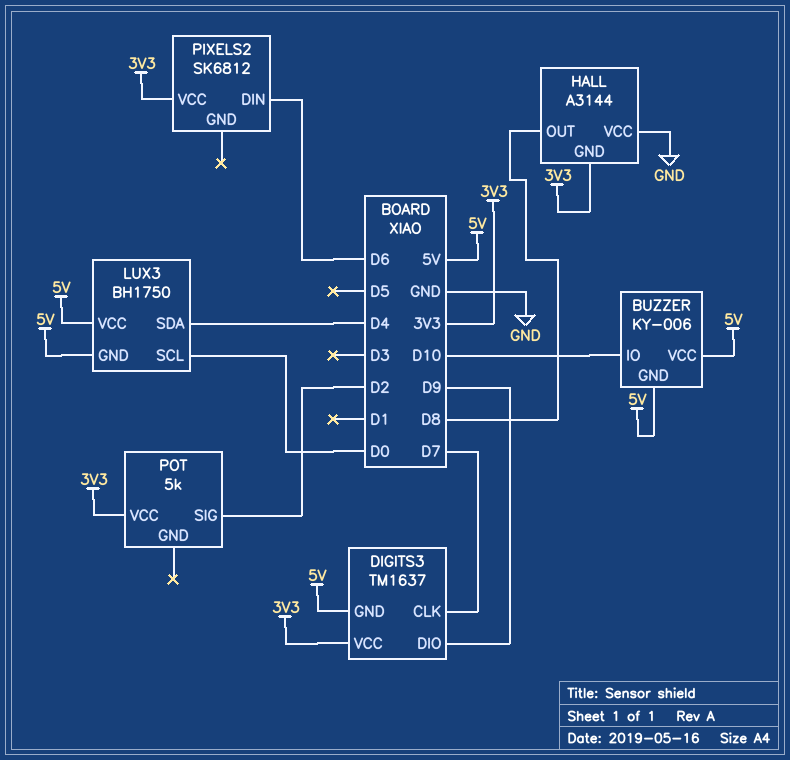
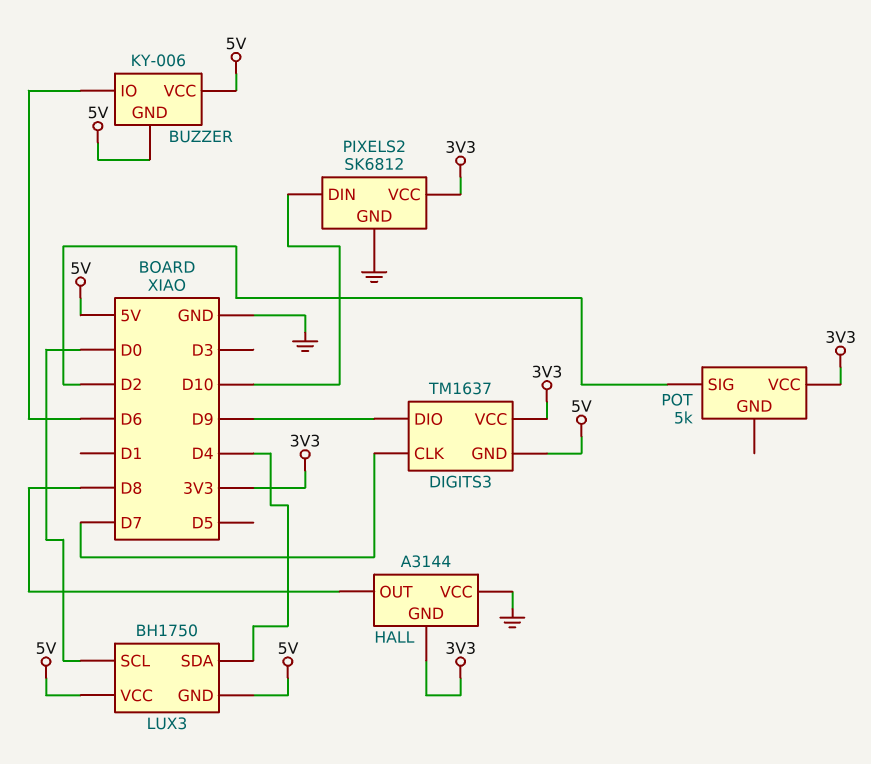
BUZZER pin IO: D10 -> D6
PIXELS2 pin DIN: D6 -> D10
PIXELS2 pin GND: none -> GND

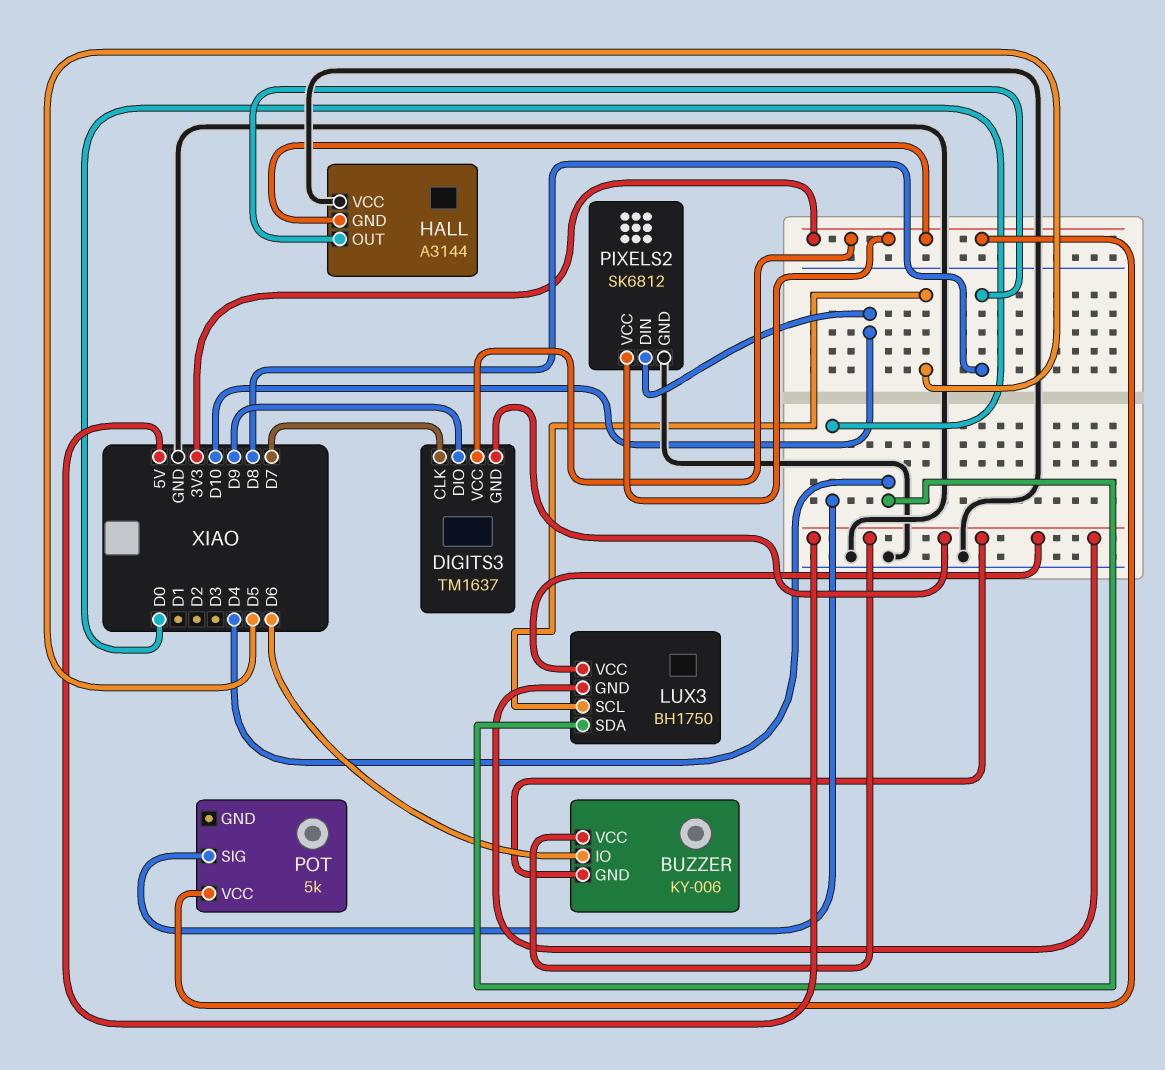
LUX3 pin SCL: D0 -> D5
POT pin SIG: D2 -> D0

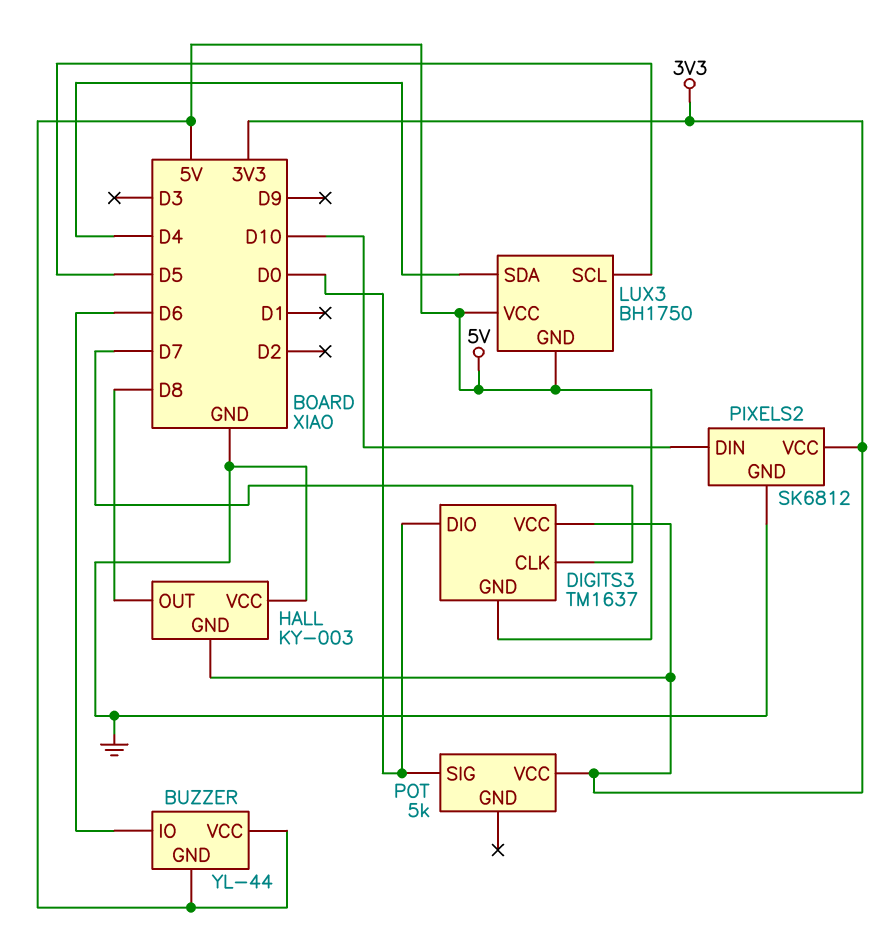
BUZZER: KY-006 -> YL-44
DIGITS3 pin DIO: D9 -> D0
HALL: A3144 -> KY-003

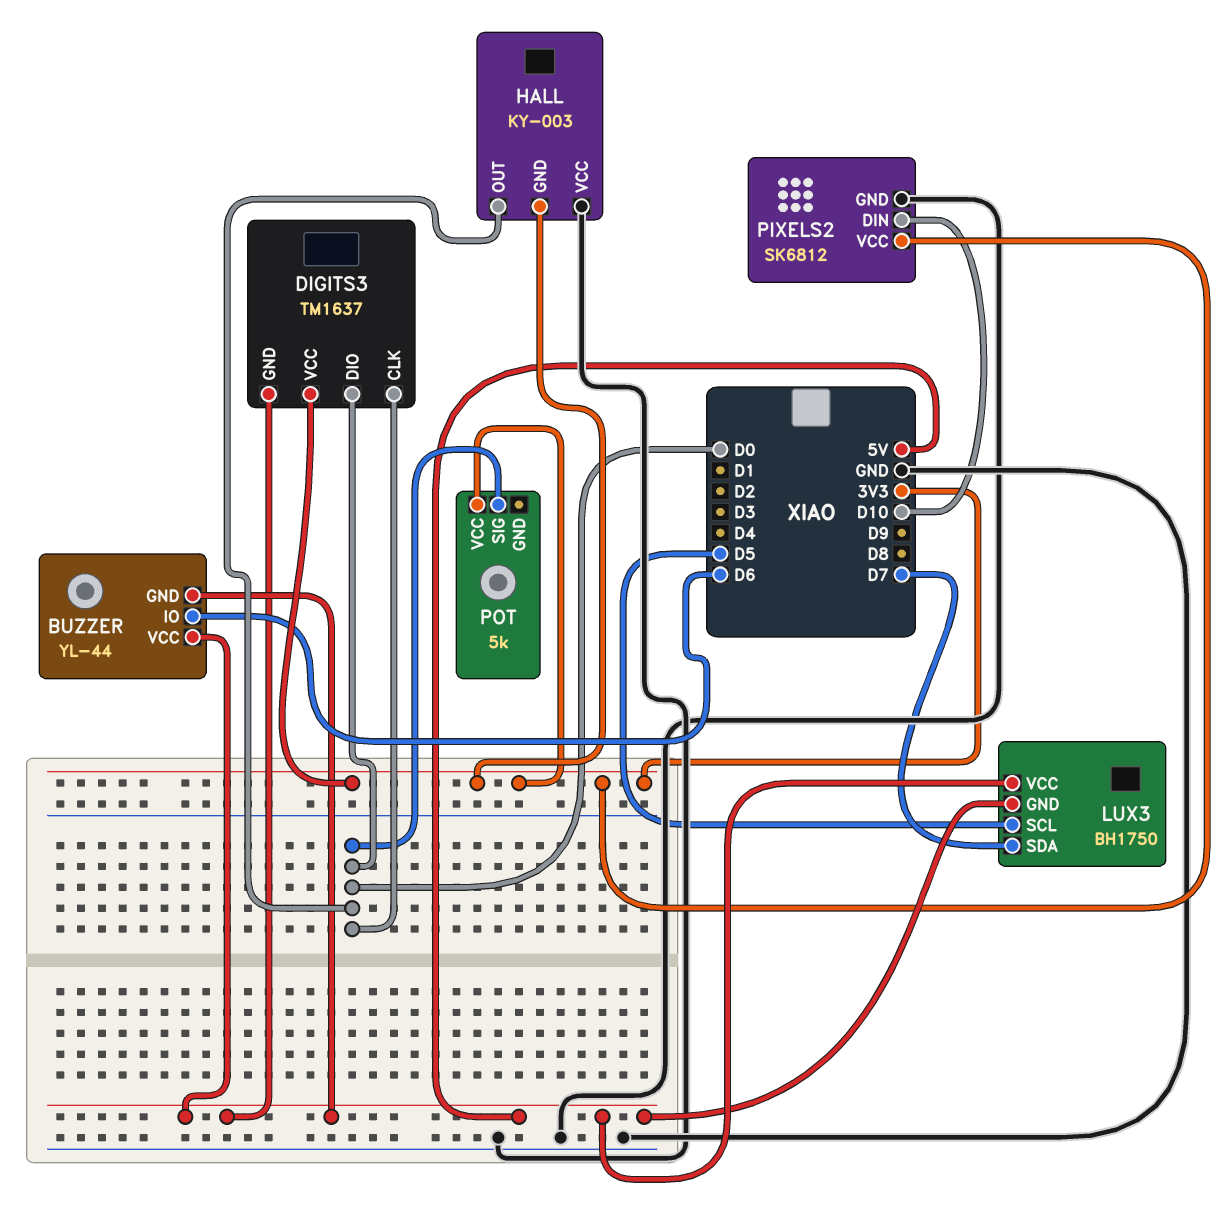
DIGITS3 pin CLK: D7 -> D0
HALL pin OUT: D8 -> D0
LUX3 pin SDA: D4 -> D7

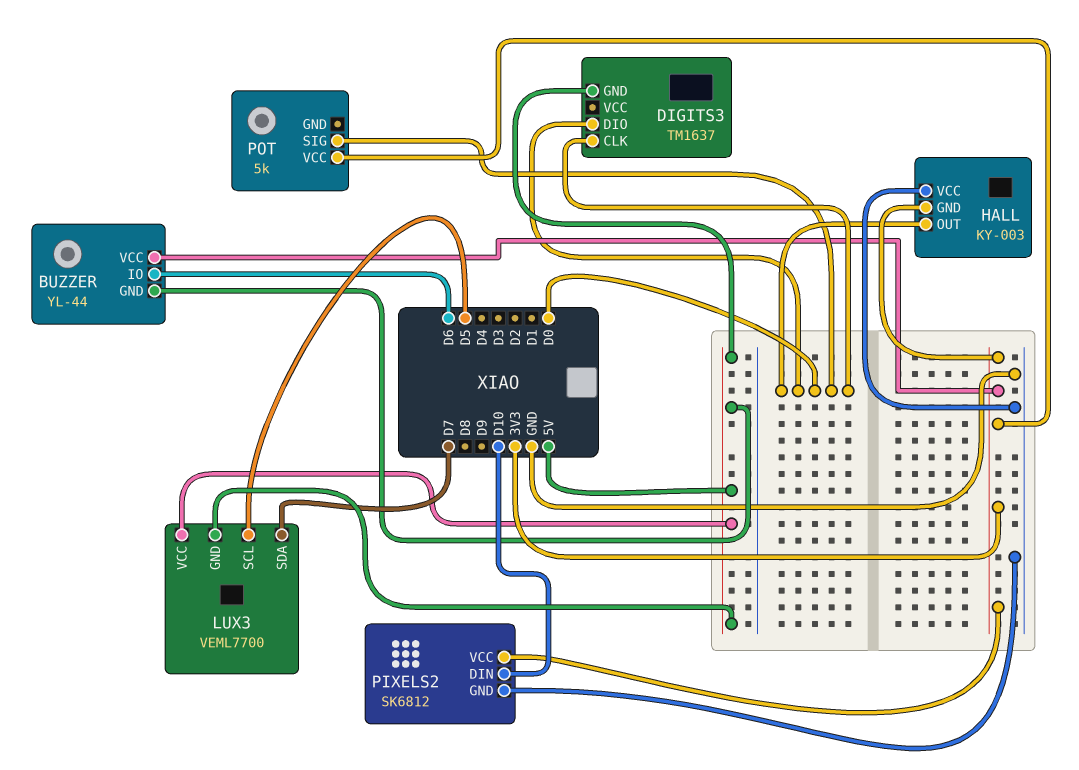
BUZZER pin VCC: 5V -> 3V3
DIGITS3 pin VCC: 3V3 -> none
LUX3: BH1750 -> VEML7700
######
* **TASK BRIEF**
Pictures must be left out of the answer, which should be exactly the lines from the one holding "DIGITS3 pin DIO: D9 -> D0" through the last line of the entries above, both included; please add nothing.

* **OUTPUT FOR THIS TASK**
DIGITS3 pin DIO: D9 -> D0
HALL: A3144 -> KY-003

DIGITS3 pin CLK: D7 -> D0
HALL pin OUT: D8 -> D0
LUX3 pin SDA: D4 -> D7

BUZZER pin VCC: 5V -> 3V3
DIGITS3 pin VCC: 3V3 -> none
LUX3: BH1750 -> VEML7700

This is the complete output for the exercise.